Given exercise -> Copy out everything from the beginning of the records down to the line that contains "d''8. c'''16 |", including both ends, without any changes. Leave the pictures out of your copy.

Data section ->
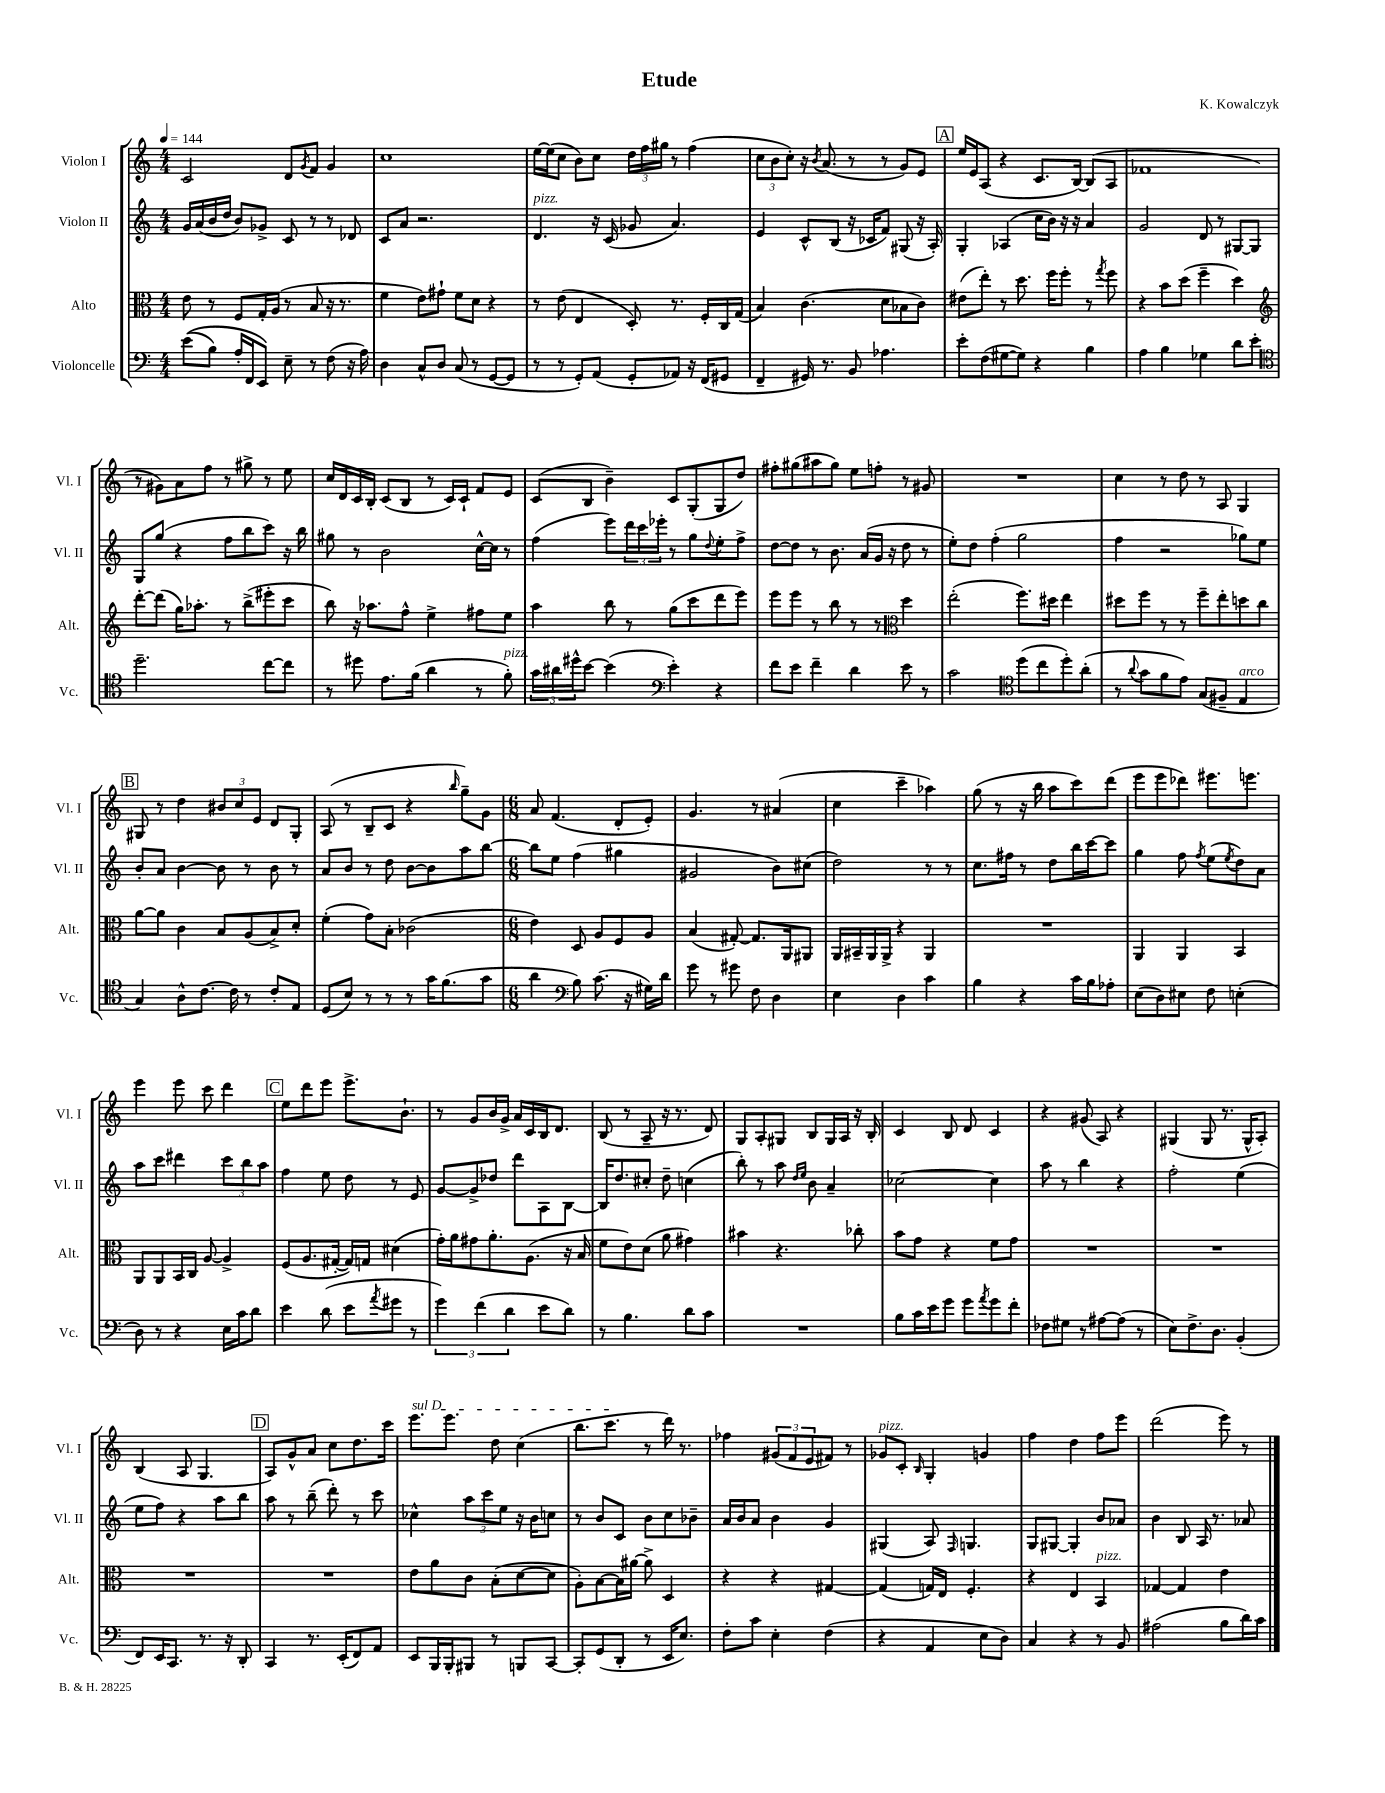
\header { title = "Etude" composer = "K. Kowalczyk" }
<<
\new StaffGroup <<
\new Staff = "s0" \with { instrumentName = "Violon I" shortInstrumentName = "Vl. I" } {
    \clef treble \key c \major \numericTimeSignature \time 4/4 \tempo 4 = 144
    c'2 d'8 \acciaccatura { g'8 } f'8 g'4 |
    c''1 |
    e''16~ e''16( c''8 b'8) c''8 \tuplet 3/2 { d''16 f''16 gis''16 } r8 f''4( |
    \tuplet 3/2 { c''8 b'8 c''8-.) } r16 \acciaccatura { b'8 } a'8.( r8 r8 g'8) e'8 |
    \mark \markup { \box "A" } e''16 e'16 a8( r4 c'8. b16~) b8( a8 |
    fes'1 |
    r8 gis'8) a'8 f''8 r8 gis''8-> r8 e''8 |
    c''16 d'16 c'16 b16-. c'8( b8 r8 c'16) c'16-! f'8 e'8 |
    c'8( b8 b'4--) c'8 g8-.( g8 d''8) |
    fis''8-. gis''8( ais''8 gis''8) e''8 f''8-. r8 gis'8 |
    R1 |
    c''4 r8 d''8 r8 a8 g4 |
    \mark \markup { \box "B" } gis8 r8 d''4 \tuplet 3/2 { bis'8 c''8 e'8 } d'8 gis8-. |
    a8( r8 b8-- c'8 r4 \grace { b''16 } g''8--) g'8 |
    \numericTimeSignature \time 6/8 a'8 f'4.( d'8-. e'8-.) |
    g'4. r8 ais'4( |
    c''4 c'''4-- aes''4) |
    g''8( r8 r16 b''16 a''8 c'''8) d'''8( |
    e'''8 e'''8 des'''8) eis'''8. e'''8. |
    e'''4 e'''8 c'''8 d'''4 |
    \mark \markup { \box "C" } e''8 d'''8 e'''8 e'''8.-> b'8.-! |
    r8 g'8 b'16 g'16-> a'16 c'16 b16 d'8. |
    b8( r8 a8-- r16 r8. d'8) |
    g8 a8-. gis8 b8 gis16 a16 r16 b16-. |
    c'4 b8 d'8 c'4 |
    r4 gis'8( a8) r4 |
    gis4( gis8 r8. gis16-^ a8-.) |
    b4( a8 g4. |
    \mark \markup { \box "D" } a8) g'8-^ a'8 c''8 d''8. c'''16 |
    \once \override TextSpanner.bound-details.left.text = \markup { \italic "sul D" } e'''8.\startTextSpan e'''8. d''8 c''4( |
    b''8. c'''8.\stopTextSpan r8 d'''16) r8. |
    fes''4 \tuplet 3/2 { gis'8( f'8 e'8 } fis'8) r8 |
    ges'8^\markup { \italic "pizz." } c'8-. \grace { b16 } g4-. g'4 |
    f''4 d''4 f''8 e'''8 |
    d'''2( e'''8) r8 \bar "|." |
}
\new Staff = "s1" \with { instrumentName = "Violon II" shortInstrumentName = "Vl. II" } {
    \clef treble \key c \major \numericTimeSignature \time 4/4
    g'16 a'16( b'16 d''16 b'8) ges'8-> c'8 r8 r8 des'8 |
    c'8 a'8 r2. |
    d'4.^\markup { \italic "pizz." } r16 c'16( ges'8 a'4.) |
    e'4 c'8-^ b8( r16 ces'16 f'8) gis8( r16 a16-.) |
    \mark \markup { \box "A" } g4-. aes4( c''16 b'16) r16 r16 a'4 |
    g'2 d'8 r8 gis8~ gis8 |
    g8 g''8( r4 f''8 b''8 c'''8) r16 b''16 |
    gis''8 r8 b'2 c''16~-^ c''16 r8 |
    f''4( e'''8) \tuplet 3/2 { d'''16 c'''16 ees'''16-. } r8 g''8 \appoggiatura { d''8 } e''8-. f''8-> |
    d''8~ d''8 r8 b'8. a'16( g'16 r16 d''8 r8 |
    e''8-.) d''8 f''4-.( g''2 |
    f''4 r2 ges''8) e''8 |
    \mark \markup { \box "B" } b'8-. a'8 b'4~ b'8 r8 b'8 r8 |
    a'8 b'8 r8 d''8 b'8~ b'8 a''8 b''8~ |
    \numericTimeSignature \time 6/8 b''8 e''8 f''4( gis''4 |
    gis'2 b'8) cis''8( |
    d''2) r8 r8 |
    c''8. fis''16 r8 d''8 b''16 c'''16~ c'''8 |
    g''4 f''8 \acciaccatura { f''8 } e''8( \acciaccatura { e''8 } d''8) a'8 |
    a''8 c'''8 dis'''4 \tuplet 3/2 { c'''8 b''8 a''8 } |
    \mark \markup { \box "C" } f''4 e''8 d''8 r8 e'8 |
    g'8~ g'8-> des''8 d'''8 a8 b8~ |
    b16 d''8. cis''8-. d''8-- c''4( |
    b''8-.) r8 a''8 \grace { d''16 e''16 } b'8 a'4-- |
    ces''2~ ces''4 |
    a''8 r8 b''4 r4 |
    f''2-. e''4( |
    e''8 f''8) r4 a''8 b''8 |
    \mark \markup { \box "D" } a''8 r8 b''8--( d'''8-.) r8 c'''8 |
    ces''4-^ \tuplet 3/2 { a''8 c'''8 e''8 } r16 b'16 c''8 |
    r8 b'8 c'8 b'8 c''8 bes'8-- |
    a'16 b'16 a'8 b'4 g'4 |
    gis4( a8) \grace { f16 } g4. |
    g8 gis8~ gis4-. b'8 aes'8 |
    b'4 b8 a16 r8. aes'8 \bar "|." |
}
\new Staff = "s2" \with { instrumentName = "Alto" shortInstrumentName = "Alt." } {
    \clef alto \key c \major \numericTimeSignature \time 4/4
    e'8 r8 f8 g16-. a16( r8 b8 r16 r8. |
    f'4 e'8) gis'8-! f'8 d'8 r4 |
    r8 e'8( e4 d8-.) r8. f16-. c16 g16( |
    b4) c'4.( d'8 bes8 c'8) |
    \mark \markup { \box "A" } eis'8( e''8-.) r8 d''8. f''16 f''8-. r8 \acciaccatura { g''8 } f''8 |
    r4 b'8 d''8( f''4-- d''4) |
    \clef treble d'''8~-. d'''8( g''16) aes''8.-. r8 b''8->( eis'''8-. c'''8 |
    b''8) r16 aes''8. f''8-^ e''4-> fis''8 e''8 |
    a''4 b''8 r8 g''8( c'''8 d'''8 e'''8) |
    e'''8 e'''8 r8 b''8 r8 r8 \clef alto d''4 |
    e''2-.( f''8.) dis''16 e''4 |
    dis''8 f''8 r8 r8 f''8-- e''8-. d''8 c''8 |
    \mark \markup { \box "B" } a'8~ a'8 c'4 b8 a8( b8->) d'8-. |
    f'4-.( g'8) b8-. ces'2( |
    \numericTimeSignature \time 6/8 e'4) d8 a8 f8 a8 |
    b4( gis8~-.) gis8. a,16 ais,8 |
    a,16 bis,16-- a,16 a,16-> r4 a,4 |
    R2. |
    a,4 a,4 b,4 |
    a,8 a,8 b,16 c16 a8~ a4-> |
    \mark \markup { \box "C" } f8( a8. gis16~-. gis16) g16 dis'4( |
    g'16-.) a'16 gis'8 a'8.-. a8.( r16 b16 |
    f'8 e'8) d'8( a'8 gis'4) |
    bis'4 r4. ces''8-. |
    b'8 g'8 r4 f'8 g'8 |
    R2. |
    R2. |
    R2. |
    \mark \markup { \box "D" } R2. |
    e'8 a'8 c'8 b8-.( d'8~ d'8 |
    a8-.) b8~ b16 ais'16~ ais'8-> d4 |
    r4 r4 gis4~ |
    gis4( g16) e16 f4.-. |
    r4 e4 b,4^\markup { \italic "pizz." } |
    ges4~ ges4 e'4 \bar "|." |
}
\new Staff = "s3" \with { instrumentName = "Violoncelle" shortInstrumentName = "Vc." } {
    \clef bass \key c \major \numericTimeSignature \time 4/4
    e'8(\( b8) a16-. f,16 e,8\) e8-- r8 f8( r16 a16) |
    d4 c8-^ d8 c8( r8 g,8~ g,8 |
    r8 r8 g,8-.) a,8( g,8-. aes,8) r16 f,16( gis,8 |
    f,4-- gis,16) r8. b,8 aes4. |
    \mark \markup { \box "A" } e'8-. f8( gis8~ gis8) r4 b4 |
    a4 b4 ges4 d'8 e'8-. |
    \clef tenor d''2.-- c''8~ c''8 |
    r8 dis''8 e'8. f'16( a'4 r8 f'8-.^\markup { \italic "pizz." }) |
    \tuplet 3/2 { g'16 ais'16 dis''16-^ } b'8~ b'4( \clef bass e'4-.) r4 |
    f'8 e'8 f'4-- d'4 e'8 r8 |
    c'2 \clef tenor d''8( c''8 d''8-.) a'8-.( |
    r8 \appoggiatura { a'8 } g'8 f'8 e'8) g8( fis8-- e4^\markup { \italic "arco" } |
    \mark \markup { \box "B" } g4) a8-^ c'8.~ c'16 r8 c'8-. e8 |
    d8( b8) r8 r8 r8 g'16 f'8.( g'8 |
    \numericTimeSignature \time 6/8 a'4 \clef bass b8) c'8.( r16 gis16) d'16 |
    g'8 r8 gis'8 f8 d4 |
    e4 d4 c'4 |
    b4 r4 c'16 b16 aes8-. |
    e8( d8) eis8 f8 e4-.( |
    d8) r8 r4 e16 c'16 d'8 |
    \mark \markup { \box "C" } e'4 d'8( e'8 \acciaccatura { a'8 } gis'8 r8 |
    \tuplet 3/2 { g'4) f'4( d'4 } e'8 d'8) |
    r8 b4. d'8 c'8 |
    R2. |
    b8 c'16 e'16 g'8 g'8 \acciaccatura { a'8 } g'8 f'8-. |
    fes8 gis8 r8 ais8~ ais8( r8 |
    e8) f8.-> d8. b,4-.( |
    f,8) e,16 c,8. r8. r16 d,8-. |
    \mark \markup { \box "D" } c,4 r8. e,16-.( f,8) a,8 |
    e,8 b,,16 b,,16-. bis,,8 r8 b,,8 c,8~ |
    c,8-. g,8( d,8-. r8 e,16 e8.) |
    f8-. c'8 e4-. f4( |
    r4 a,4 e8 d8) |
    c4 r4 r8 b,8 |
    ais2( b8 d'16) c'16 \bar "|." |
}
>>
>>
\layout { \context { \Score \remove "Bar_number_engraver" } }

Solution for this task ->
\header { title = "Etude" composer = "K. Kowalczyk" }
<<
\new StaffGroup <<
\new Staff = "s0" \with { instrumentName = "Violon I" shortInstrumentName = "Vl. I" } {
    \clef treble \key c \major \numericTimeSignature \time 4/4 \tempo 4 = 144
    c'2 d'8 \acciaccatura { g'8 } f'8 g'4 |
    c''1 |
    e''16~ e''16( c''8 b'8) c''8 \tuplet 3/2 { d''16 f''16 gis''16 } r8 f''4( |
    \tuplet 3/2 { c''8 b'8 c''8-.) } r16 \acciaccatura { b'8 } a'8.( r8 r8 g'8) e'8 |
    \mark \markup { \box "A" } e''16 e'16 a8( r4 c'8. b16~) b8( a8 |
    fes'1 |
    r8 gis'8) a'8 f''8 r8 gis''8-> r8 e''8 |
    c''16 d'16 c'16 b16-. c'8( b8 r8 c'16) c'16-! f'8 e'8 |
    c'8( b8 b'4--) c'8 g8-.( g8 d''8) |
    fis''8-. gis''8( ais''8 gis''8) e''8 f''8-. r8 gis'8 |
    R1 |
    c''4 r8 d''8 r8 a8 g4 |
    \mark \markup { \box "B" } gis8 r8 d''4 \tuplet 3/2 { bis'8 c''8 e'8 } d'8 gis8-. |
    a8( r8 b8-- c'8 r4 \grace { b''16 } g''8--) g'8 |
    \numericTimeSignature \time 6/8 a'8 f'4.( d'8-. e'8-.) |
    g'4. r8 ais'4( |
    c''4 c'''4-- aes''4) |
    g''8( r8 r16 b''16 a''8 c'''8) d'''8( |
    e'''8 e'''8 des'''8) eis'''8. e'''8. |
    e'''4 e'''8 c'''8 d'''4 |
    \mark \markup { \box "C" } e''8 d'''8 e'''8 e'''8.-> b'8.-! |
    r8 g'8 b'16 g'16-> a'16 c'16 b16 d'8. |
    b8( r8 a8-- r16 r8. d'8) |
    g8 a8-. gis8 b8 gis16 a16 r16 b16-. |
    c'4 b8 d'8 c'4 |
    r4 gis'8( a8) r4 |
    gis4( gis8 r8. gis16-^ a8-.) |
    b4( a8 g4. |
    \mark \markup { \box "D" } a8) g'8-^ a'8 c''8 d''8. c'''16 |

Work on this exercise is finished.